◆ EXERCISE PROMPT
Go to the line holding "pink headphones: 6 -> 3" in the data below and repeat it exactly, then each line after it up to and including the one holding "purple robot: 0 -> 3". Omit pictures.

◆ DATA

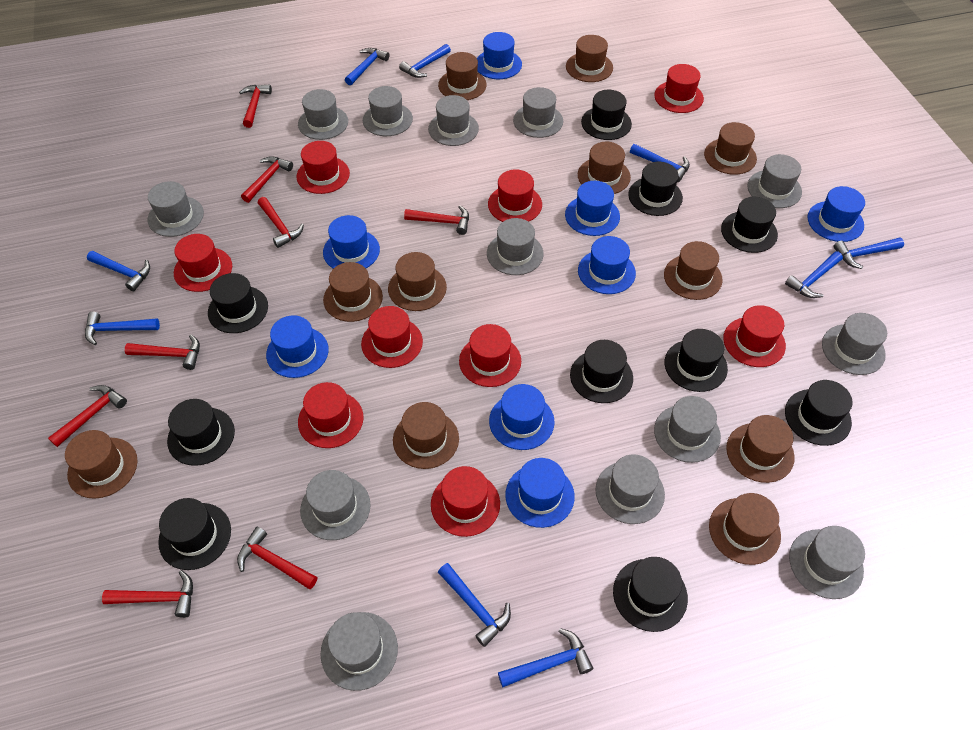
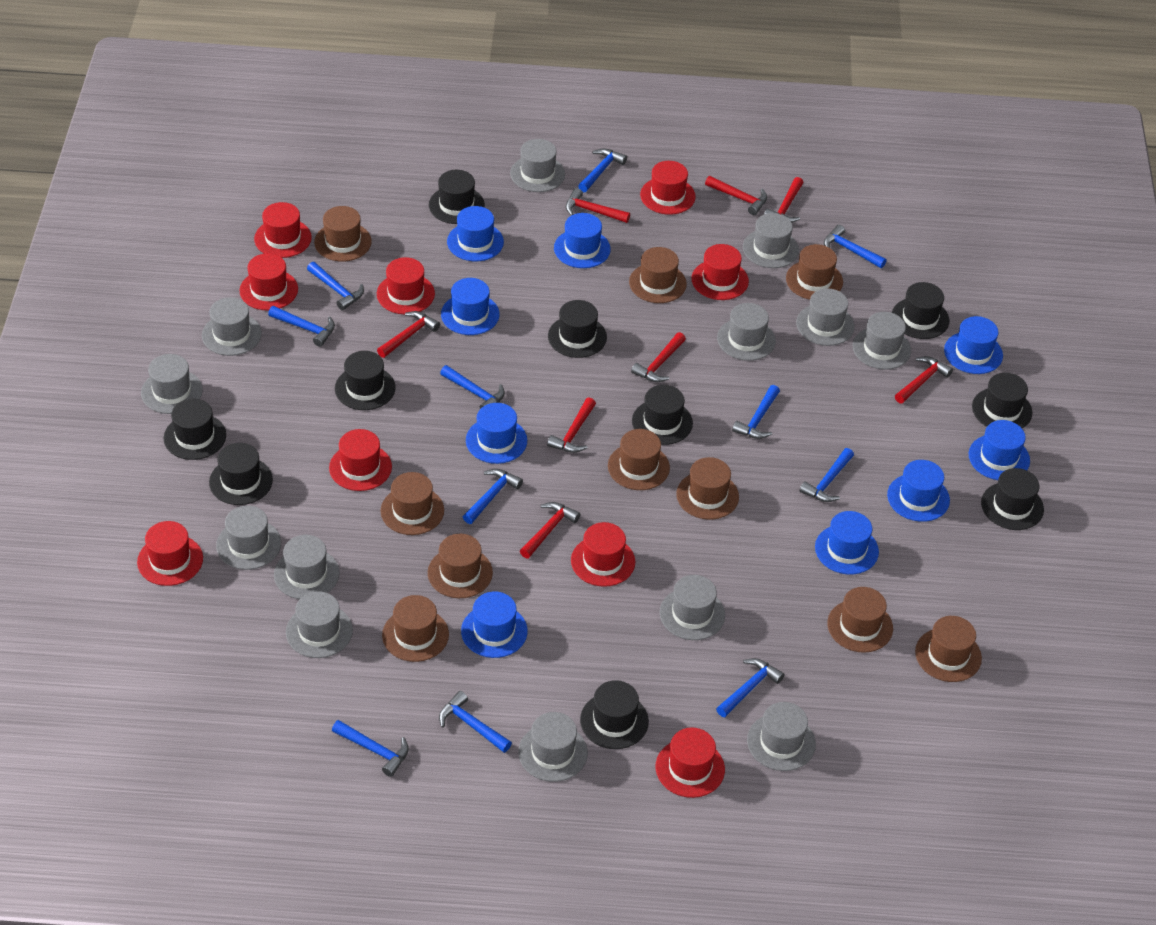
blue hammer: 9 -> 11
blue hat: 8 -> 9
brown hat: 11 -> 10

==

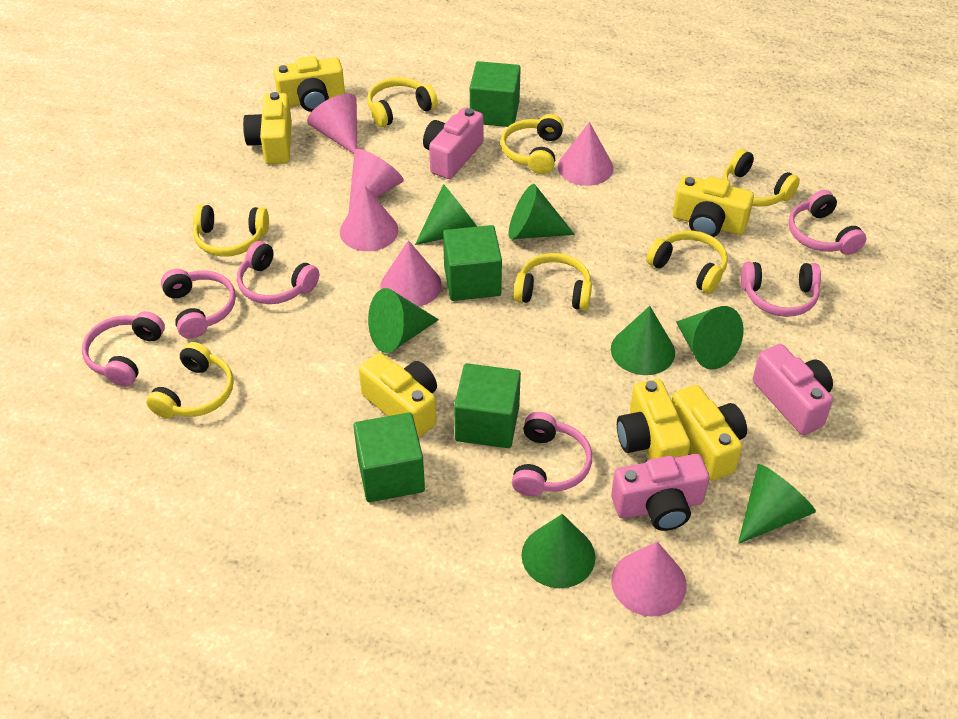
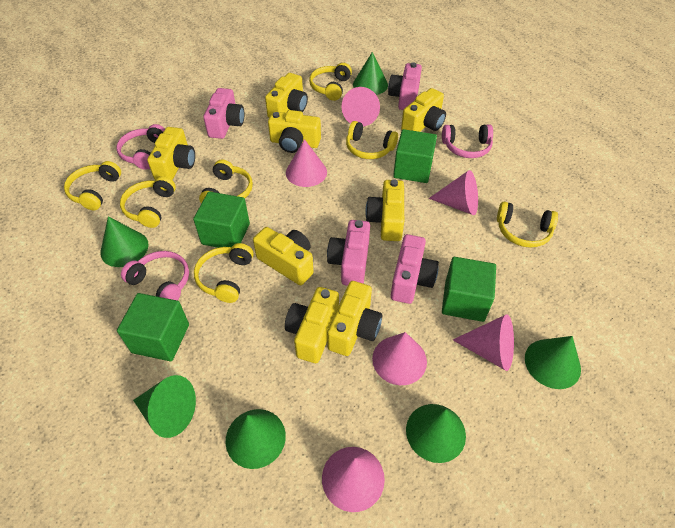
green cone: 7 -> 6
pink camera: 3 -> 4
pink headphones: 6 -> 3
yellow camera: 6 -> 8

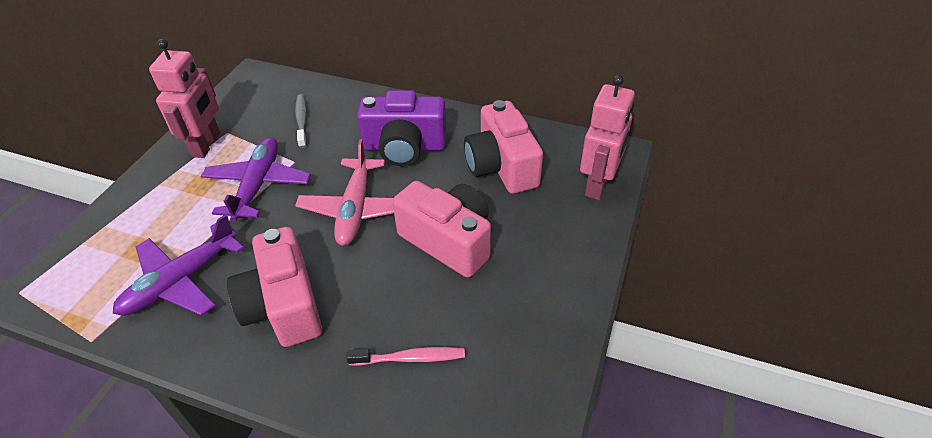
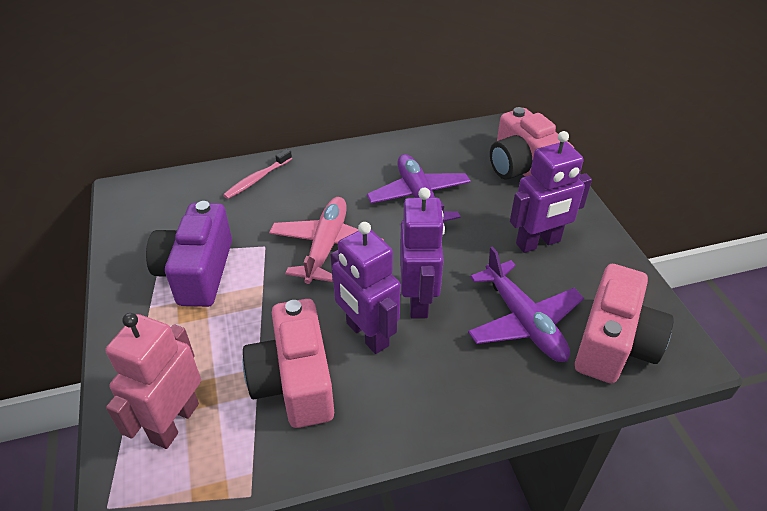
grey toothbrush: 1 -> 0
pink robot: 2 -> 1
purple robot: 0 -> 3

==

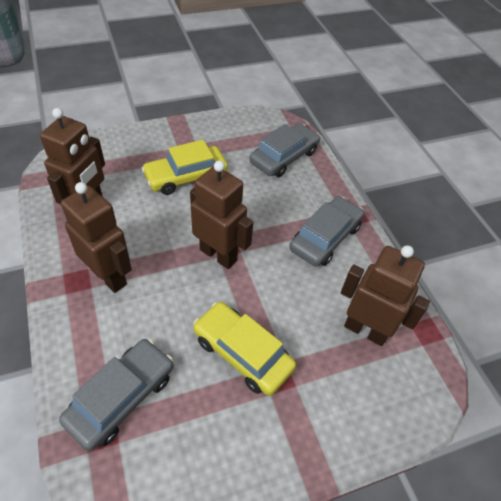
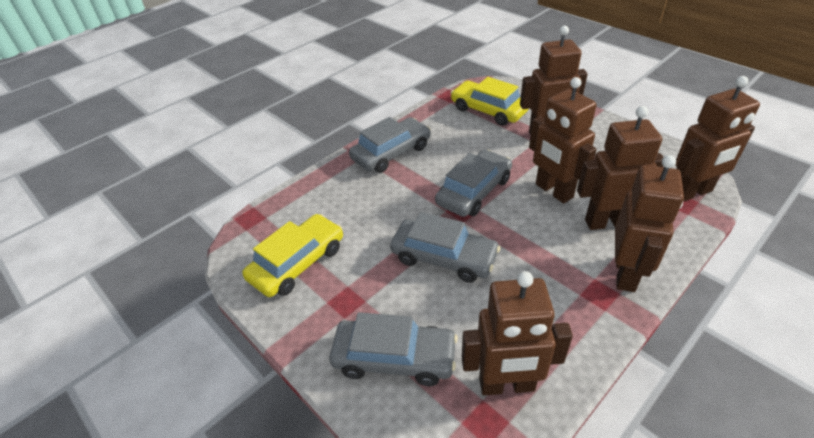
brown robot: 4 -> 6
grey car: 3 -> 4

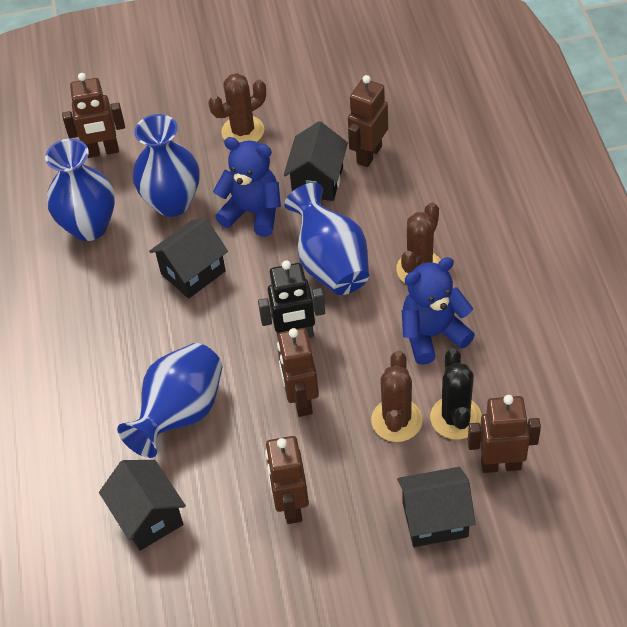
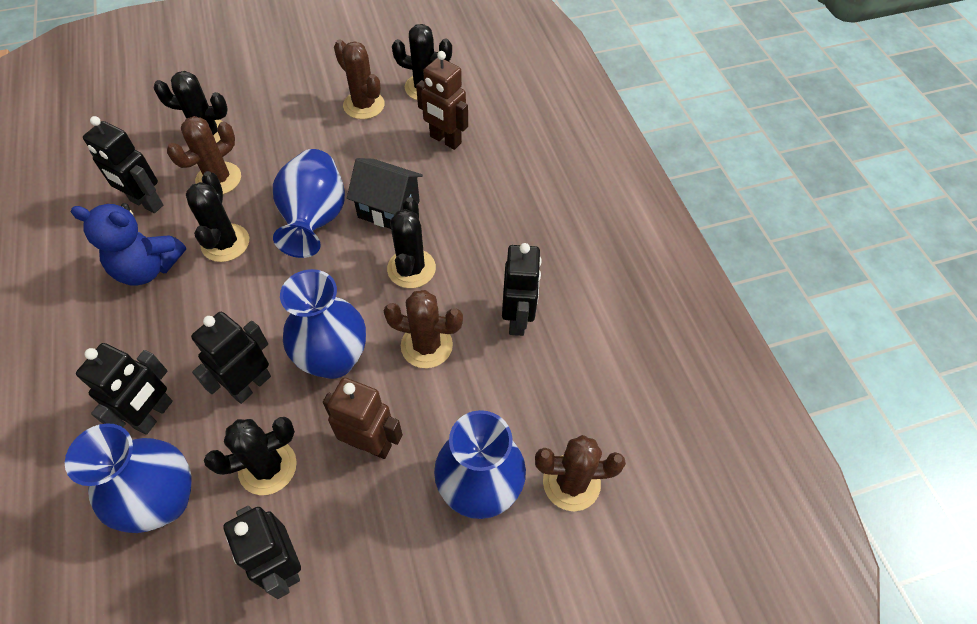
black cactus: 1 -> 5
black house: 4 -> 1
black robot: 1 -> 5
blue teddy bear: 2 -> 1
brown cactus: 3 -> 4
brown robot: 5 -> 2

◆ EXERCISE RESULT
pink headphones: 6 -> 3
yellow camera: 6 -> 8

grey toothbrush: 1 -> 0
pink robot: 2 -> 1
purple robot: 0 -> 3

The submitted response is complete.